**TO DO:** Every line from the top of the records through the line containing "U1 pin GP0: none -> N10" should be retyped exactly; the pictures should not.

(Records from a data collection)
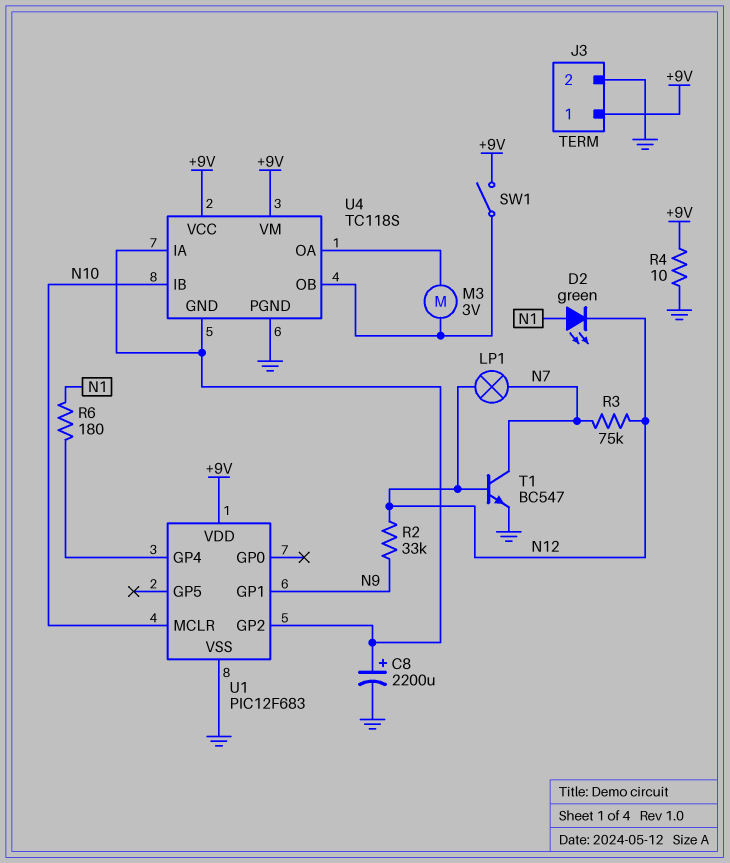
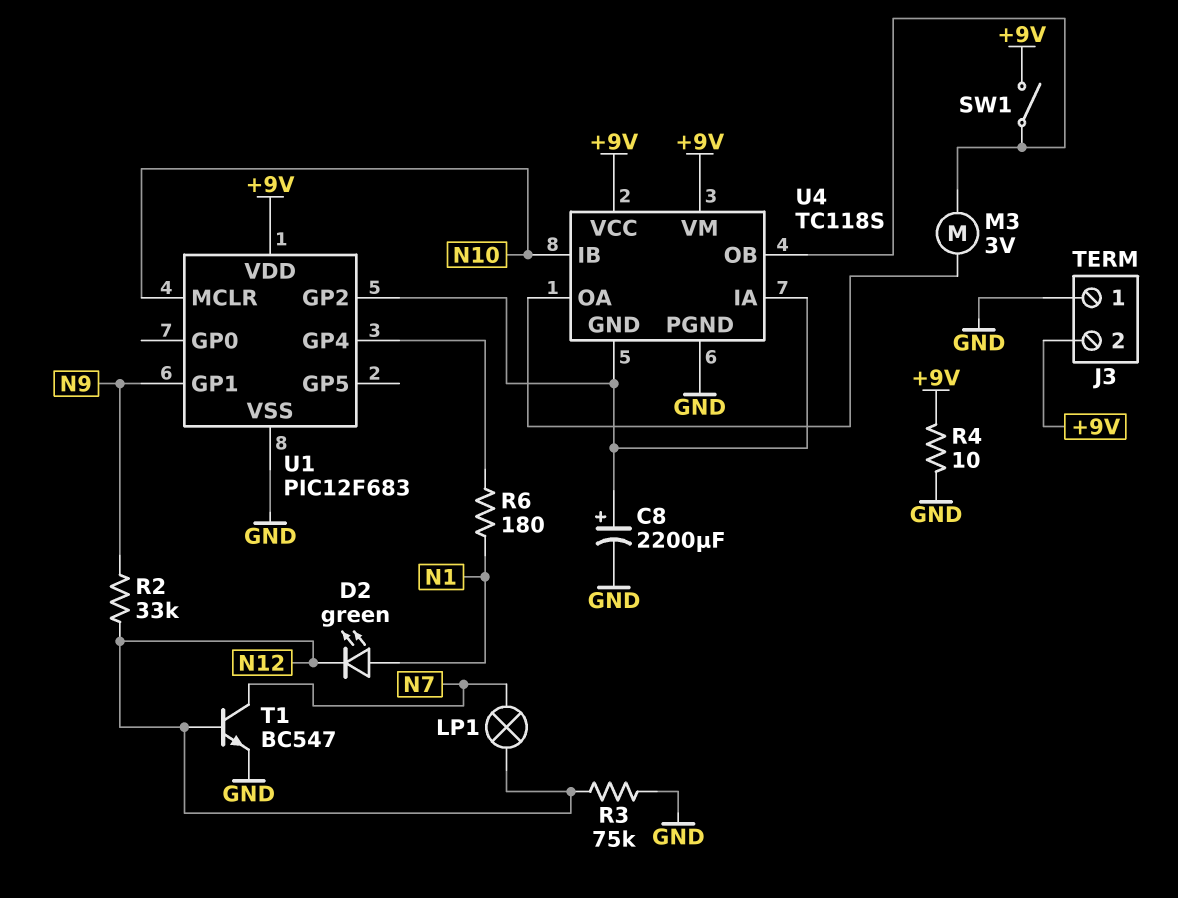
J3 pin 1: +9V -> GND
J3 pin 2: GND -> +9V
R3: 75k (N7, N12) -> 75k (GND, N12)

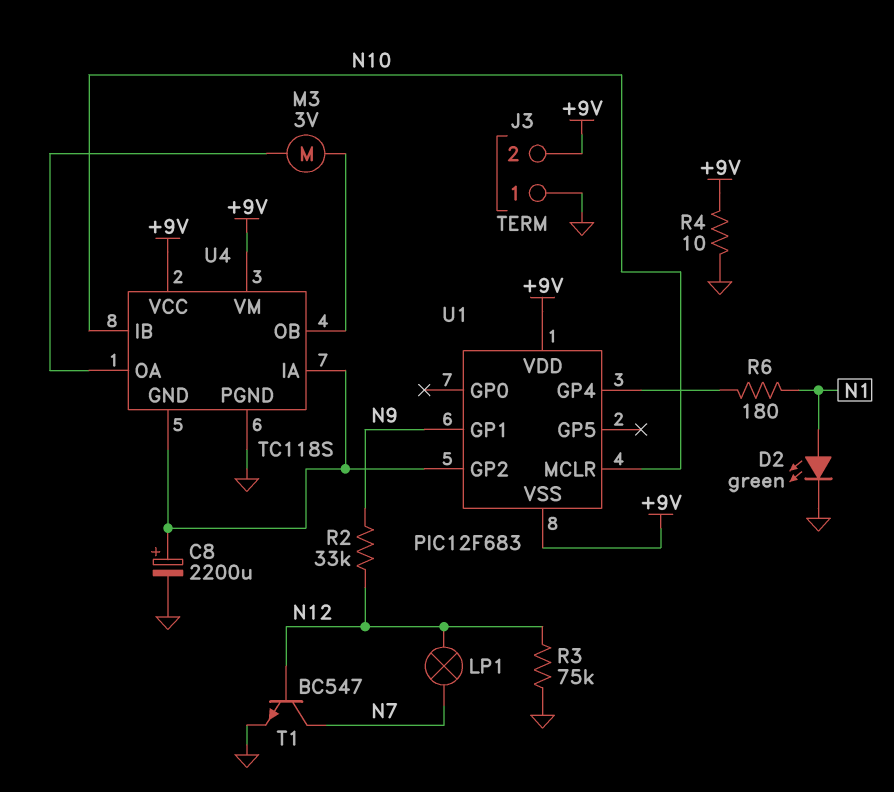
D2: LED green (A N1, K N12) -> LED green (A N1, K GND)
SW1: switch (+9V, U4/OB) -> none
U1 pin VSS: GND -> +9V

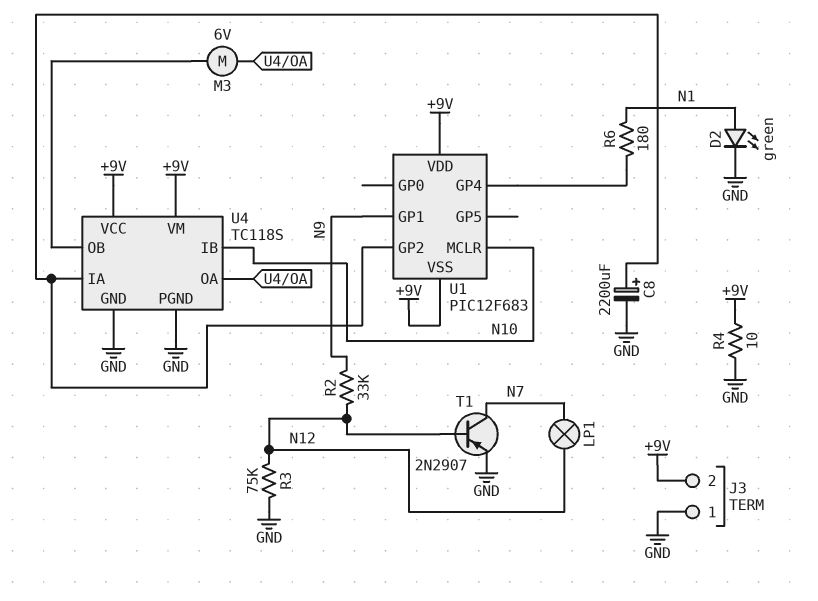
M3: motor 3V (U4/OA, U4/OB) -> motor 6V (U4/OA, U4/OB)
T1: NPN BC547 (B N12, C N7, E GND) -> PNP 2N2907 (B N12, C N7, E GND)
U4 pin GND: U1/GP2 -> GND

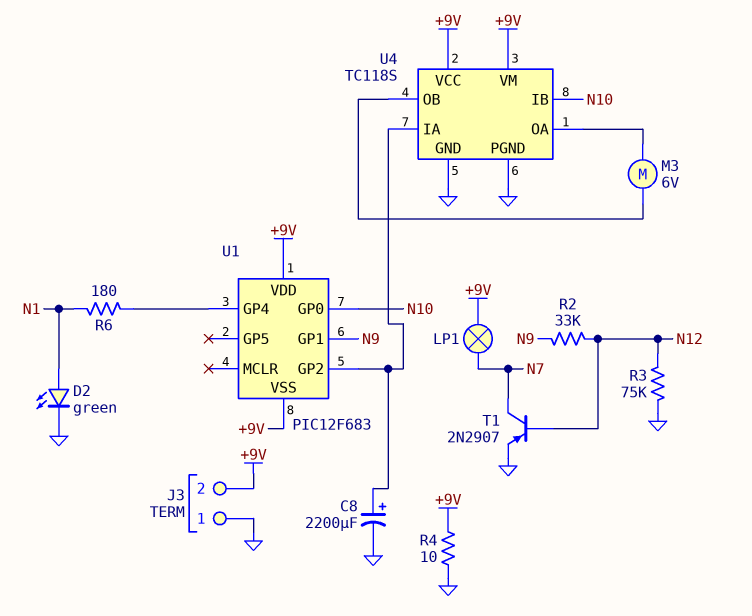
LP1: lamp (N7, N12) -> lamp (+9V, N7)
U1 pin GP0: none -> N10
U1 pin MCLR: N10 -> none

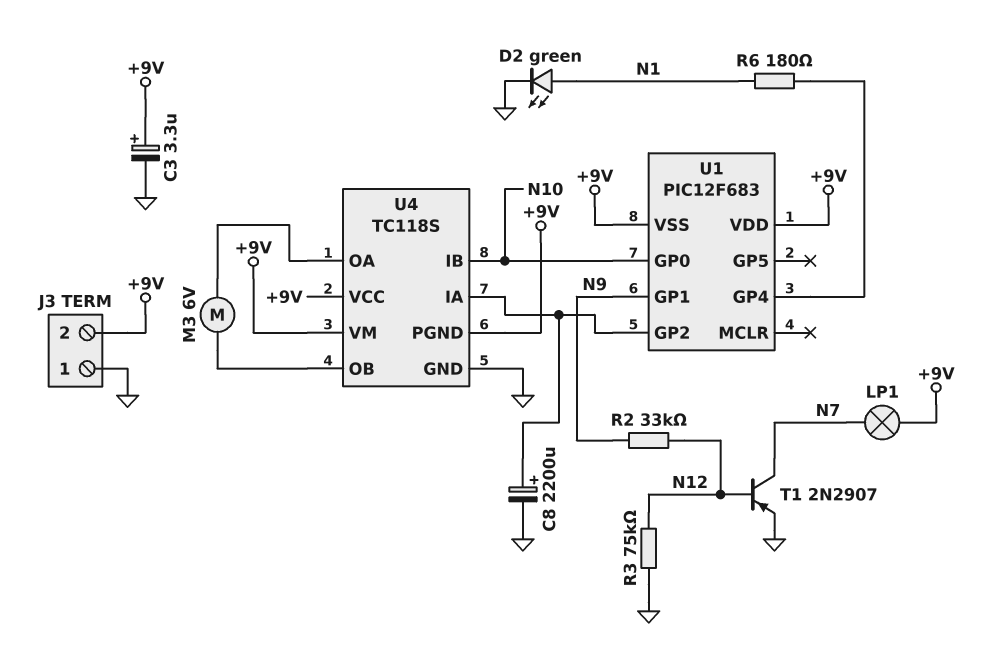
C3: none -> 3.3uF (plus +9V, minus GND)
R4: 10 (+9V, GND) -> none
U4 pin PGND: GND -> +9V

**ANSWER BOX:**
J3 pin 1: +9V -> GND
J3 pin 2: GND -> +9V
R3: 75k (N7, N12) -> 75k (GND, N12)

D2: LED green (A N1, K N12) -> LED green (A N1, K GND)
SW1: switch (+9V, U4/OB) -> none
U1 pin VSS: GND -> +9V

M3: motor 3V (U4/OA, U4/OB) -> motor 6V (U4/OA, U4/OB)
T1: NPN BC547 (B N12, C N7, E GND) -> PNP 2N2907 (B N12, C N7, E GND)
U4 pin GND: U1/GP2 -> GND

LP1: lamp (N7, N12) -> lamp (+9V, N7)
U1 pin GP0: none -> N10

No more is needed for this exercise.